◆ **What is being asked**: Output the listing word for word, minus pictures.

◇ ◇ ◇

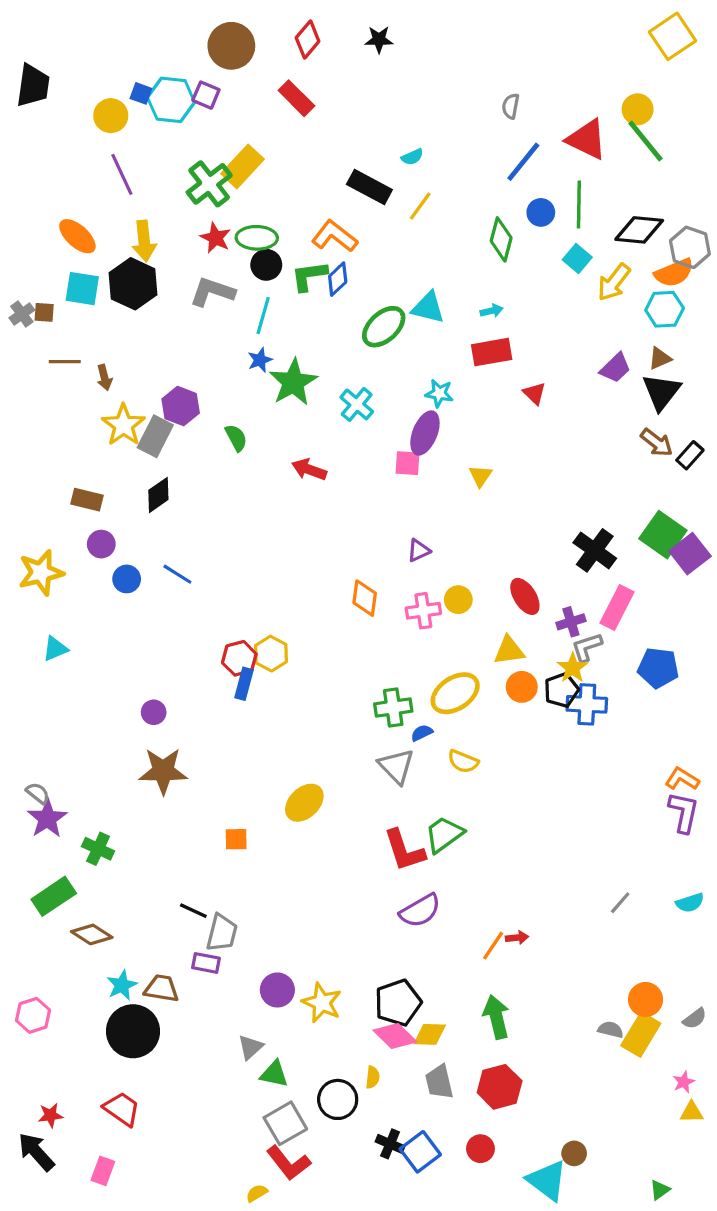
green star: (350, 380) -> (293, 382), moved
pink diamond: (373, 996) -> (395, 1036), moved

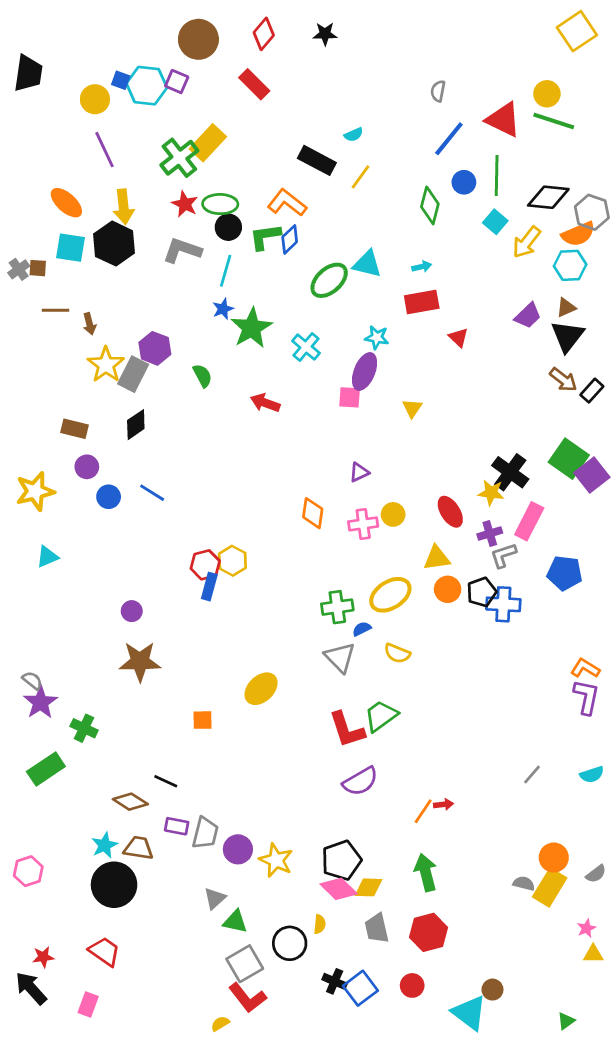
green line: (646, 141) -> (554, 121), turned -33
yellow star: (573, 668) -> (491, 493), moved, turned -30
gray trapezoid: (222, 933) -> (205, 833), moved
brown diamond: (92, 934) -> (130, 802), moved

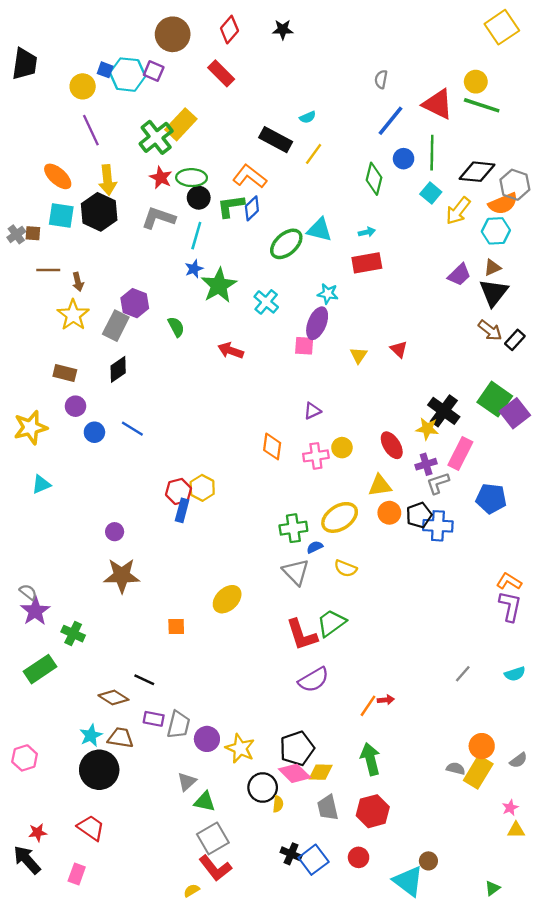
red triangle: (458, 337) -> (399, 349), moved
yellow star: (106, 365) -> (73, 315), moved
black circle: (290, 943) -> (263, 788), moved

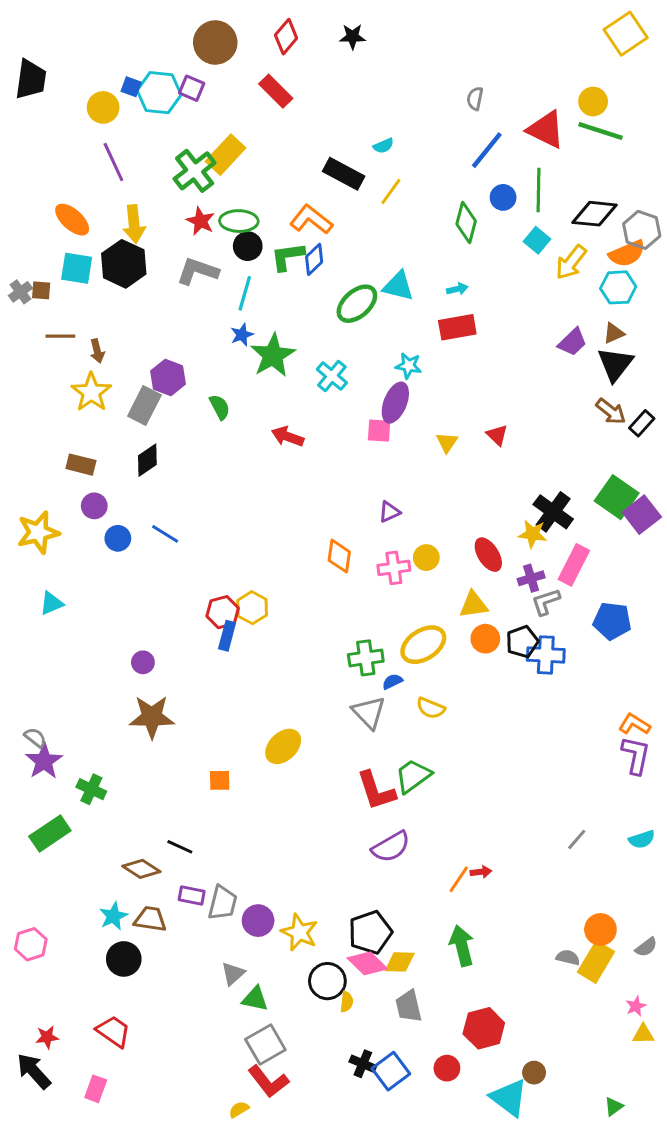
black circle: (99, 770) -> (124, 959), size x0.7
red hexagon: (373, 811) -> (484, 1028), moved

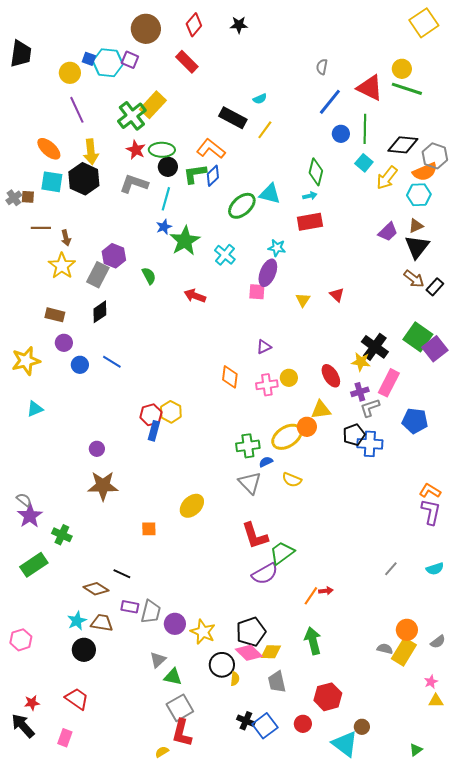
green diamond: (466, 223) -> (316, 172), moved
orange circle: (485, 639) -> (307, 427), moved
green trapezoid: (413, 776) -> (282, 553), moved
red L-shape: (268, 1081) -> (182, 733), turned 52

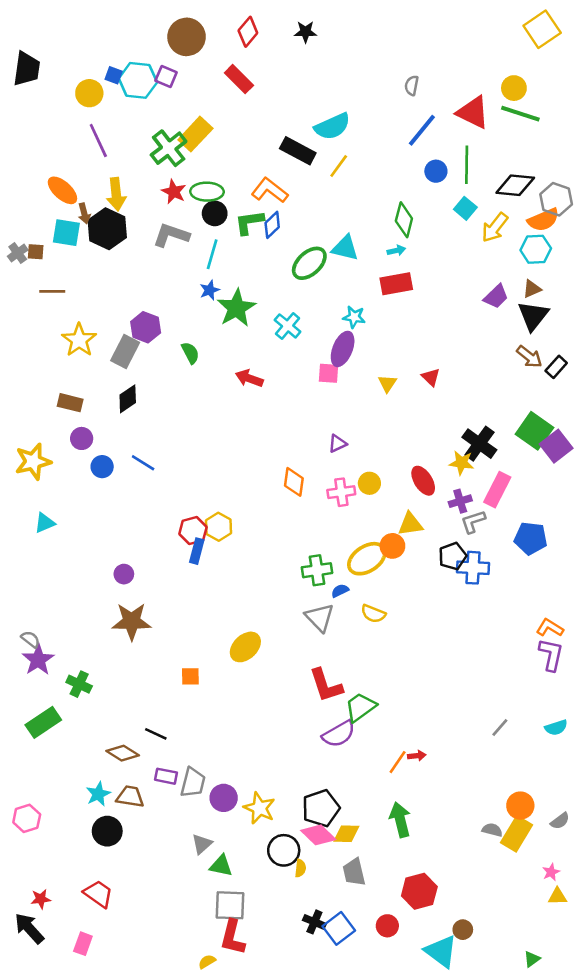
cyan semicircle: (260, 99) -> (332, 126), size x2.0
brown arrow: (66, 238) -> (84, 213), moved
gray square: (180, 708) -> (230, 905), turned 32

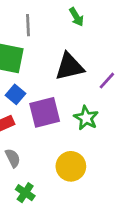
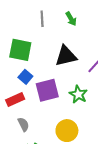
gray line: (28, 25) -> (42, 19), moved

◇ ◇ ◇

◆ **Solution for this problem**:
green star: (350, 380) -> (293, 382), moved
pink diamond: (373, 996) -> (395, 1036), moved

green line: (646, 141) -> (554, 121), turned -33
yellow star: (573, 668) -> (491, 493), moved, turned -30
gray trapezoid: (222, 933) -> (205, 833), moved
brown diamond: (92, 934) -> (130, 802), moved

red triangle: (458, 337) -> (399, 349), moved
yellow star: (106, 365) -> (73, 315), moved
black circle: (290, 943) -> (263, 788), moved

black circle: (99, 770) -> (124, 959), size x0.7
red hexagon: (373, 811) -> (484, 1028), moved

green diamond: (466, 223) -> (316, 172), moved
orange circle: (485, 639) -> (307, 427), moved
green trapezoid: (413, 776) -> (282, 553), moved
red L-shape: (268, 1081) -> (182, 733), turned 52

cyan semicircle: (260, 99) -> (332, 126), size x2.0
brown arrow: (66, 238) -> (84, 213), moved
gray square: (180, 708) -> (230, 905), turned 32

gray line: (28, 25) -> (42, 19), moved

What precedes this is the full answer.